---------- Information shown
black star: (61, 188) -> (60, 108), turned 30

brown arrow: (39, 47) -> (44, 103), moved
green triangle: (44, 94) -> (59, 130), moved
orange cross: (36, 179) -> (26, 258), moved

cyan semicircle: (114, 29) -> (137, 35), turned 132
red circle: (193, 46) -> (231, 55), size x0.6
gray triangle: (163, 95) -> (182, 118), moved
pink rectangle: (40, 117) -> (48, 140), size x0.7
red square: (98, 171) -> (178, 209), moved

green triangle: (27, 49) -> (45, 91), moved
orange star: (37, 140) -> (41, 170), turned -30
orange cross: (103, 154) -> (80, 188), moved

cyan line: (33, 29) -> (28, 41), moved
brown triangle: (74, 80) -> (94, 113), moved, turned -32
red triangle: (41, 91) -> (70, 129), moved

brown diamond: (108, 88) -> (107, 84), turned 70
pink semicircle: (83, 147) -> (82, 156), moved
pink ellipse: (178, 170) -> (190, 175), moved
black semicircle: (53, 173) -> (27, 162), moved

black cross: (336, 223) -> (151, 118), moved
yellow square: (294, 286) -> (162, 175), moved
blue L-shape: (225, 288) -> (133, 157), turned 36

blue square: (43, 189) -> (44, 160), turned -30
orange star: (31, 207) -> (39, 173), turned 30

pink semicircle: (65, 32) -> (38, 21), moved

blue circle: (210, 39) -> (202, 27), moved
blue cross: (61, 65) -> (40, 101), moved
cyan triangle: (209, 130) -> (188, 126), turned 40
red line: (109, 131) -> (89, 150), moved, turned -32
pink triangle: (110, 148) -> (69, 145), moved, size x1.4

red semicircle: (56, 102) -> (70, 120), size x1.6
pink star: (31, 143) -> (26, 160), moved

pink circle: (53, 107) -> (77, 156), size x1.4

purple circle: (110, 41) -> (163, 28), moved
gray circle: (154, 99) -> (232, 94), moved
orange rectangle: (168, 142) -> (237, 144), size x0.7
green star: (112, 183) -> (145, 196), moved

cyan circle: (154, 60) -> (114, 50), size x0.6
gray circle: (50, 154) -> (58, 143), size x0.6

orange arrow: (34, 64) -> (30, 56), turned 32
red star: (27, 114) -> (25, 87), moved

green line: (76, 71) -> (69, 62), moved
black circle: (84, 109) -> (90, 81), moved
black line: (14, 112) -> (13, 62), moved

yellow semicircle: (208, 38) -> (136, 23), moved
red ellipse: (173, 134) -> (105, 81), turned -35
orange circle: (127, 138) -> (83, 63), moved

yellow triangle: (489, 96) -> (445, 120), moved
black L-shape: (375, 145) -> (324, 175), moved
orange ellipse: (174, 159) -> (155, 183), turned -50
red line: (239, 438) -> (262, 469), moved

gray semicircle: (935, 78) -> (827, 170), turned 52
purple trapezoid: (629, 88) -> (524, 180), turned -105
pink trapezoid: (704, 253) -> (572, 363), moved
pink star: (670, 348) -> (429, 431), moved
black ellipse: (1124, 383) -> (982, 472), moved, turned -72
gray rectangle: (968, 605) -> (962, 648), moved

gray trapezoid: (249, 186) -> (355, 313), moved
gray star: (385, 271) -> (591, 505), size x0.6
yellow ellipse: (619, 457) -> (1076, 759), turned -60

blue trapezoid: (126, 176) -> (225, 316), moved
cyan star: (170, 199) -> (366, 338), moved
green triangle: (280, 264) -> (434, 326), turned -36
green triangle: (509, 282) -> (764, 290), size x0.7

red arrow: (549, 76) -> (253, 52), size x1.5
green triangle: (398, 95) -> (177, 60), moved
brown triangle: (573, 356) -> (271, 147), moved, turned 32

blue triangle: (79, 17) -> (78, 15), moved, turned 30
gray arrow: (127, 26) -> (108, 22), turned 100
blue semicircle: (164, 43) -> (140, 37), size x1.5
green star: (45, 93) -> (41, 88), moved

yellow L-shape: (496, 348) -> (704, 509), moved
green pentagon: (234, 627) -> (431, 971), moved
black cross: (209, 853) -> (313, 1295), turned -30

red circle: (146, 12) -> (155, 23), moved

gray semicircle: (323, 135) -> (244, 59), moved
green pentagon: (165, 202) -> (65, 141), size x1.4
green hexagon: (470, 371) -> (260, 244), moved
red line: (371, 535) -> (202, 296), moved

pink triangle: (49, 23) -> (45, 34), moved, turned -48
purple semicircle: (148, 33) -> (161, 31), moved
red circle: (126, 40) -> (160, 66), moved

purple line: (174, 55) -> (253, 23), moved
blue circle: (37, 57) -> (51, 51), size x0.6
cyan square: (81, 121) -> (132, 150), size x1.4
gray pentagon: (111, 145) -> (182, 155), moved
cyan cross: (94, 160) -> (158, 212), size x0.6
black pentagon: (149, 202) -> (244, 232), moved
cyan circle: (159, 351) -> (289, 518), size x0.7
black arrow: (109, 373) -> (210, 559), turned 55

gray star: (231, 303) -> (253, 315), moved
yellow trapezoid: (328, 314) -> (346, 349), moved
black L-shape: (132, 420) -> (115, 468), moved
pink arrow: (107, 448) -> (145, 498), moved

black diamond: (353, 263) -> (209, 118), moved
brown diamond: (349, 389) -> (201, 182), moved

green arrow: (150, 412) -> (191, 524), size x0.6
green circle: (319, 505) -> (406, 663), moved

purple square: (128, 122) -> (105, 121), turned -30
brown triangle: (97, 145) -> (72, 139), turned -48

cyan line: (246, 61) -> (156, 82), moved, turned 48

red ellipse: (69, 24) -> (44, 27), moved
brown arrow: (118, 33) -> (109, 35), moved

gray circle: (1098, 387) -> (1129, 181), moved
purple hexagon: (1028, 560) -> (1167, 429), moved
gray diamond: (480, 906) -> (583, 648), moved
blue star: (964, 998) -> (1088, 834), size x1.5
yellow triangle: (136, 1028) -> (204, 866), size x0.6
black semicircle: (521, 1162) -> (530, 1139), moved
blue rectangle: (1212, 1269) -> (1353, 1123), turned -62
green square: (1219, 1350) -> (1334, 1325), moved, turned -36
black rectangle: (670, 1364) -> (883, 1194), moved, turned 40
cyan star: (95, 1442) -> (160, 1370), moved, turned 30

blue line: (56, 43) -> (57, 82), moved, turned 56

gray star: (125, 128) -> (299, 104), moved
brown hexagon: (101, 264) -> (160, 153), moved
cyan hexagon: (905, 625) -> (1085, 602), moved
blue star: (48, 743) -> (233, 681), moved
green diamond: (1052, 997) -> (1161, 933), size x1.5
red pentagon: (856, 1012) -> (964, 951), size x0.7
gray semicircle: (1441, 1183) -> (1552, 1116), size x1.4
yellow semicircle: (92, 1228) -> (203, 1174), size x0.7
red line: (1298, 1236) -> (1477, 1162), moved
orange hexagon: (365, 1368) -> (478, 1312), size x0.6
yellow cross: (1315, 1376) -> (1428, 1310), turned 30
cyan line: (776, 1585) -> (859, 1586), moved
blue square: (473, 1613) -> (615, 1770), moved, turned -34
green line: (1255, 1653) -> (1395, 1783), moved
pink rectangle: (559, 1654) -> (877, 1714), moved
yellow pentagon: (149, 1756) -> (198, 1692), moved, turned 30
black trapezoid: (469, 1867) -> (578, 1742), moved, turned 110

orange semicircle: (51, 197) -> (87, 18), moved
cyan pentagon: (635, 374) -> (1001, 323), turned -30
--------------------
### Task details
Your response should be the lines of the entries above that include the string "square".

### Expected answer
red square: (98, 171) -> (178, 209), moved
yellow square: (294, 286) -> (162, 175), moved
blue square: (43, 189) -> (44, 160), turned -30
cyan square: (81, 121) -> (132, 150), size x1.4
purple square: (128, 122) -> (105, 121), turned -30
green square: (1219, 1350) -> (1334, 1325), moved, turned -36
blue square: (473, 1613) -> (615, 1770), moved, turned -34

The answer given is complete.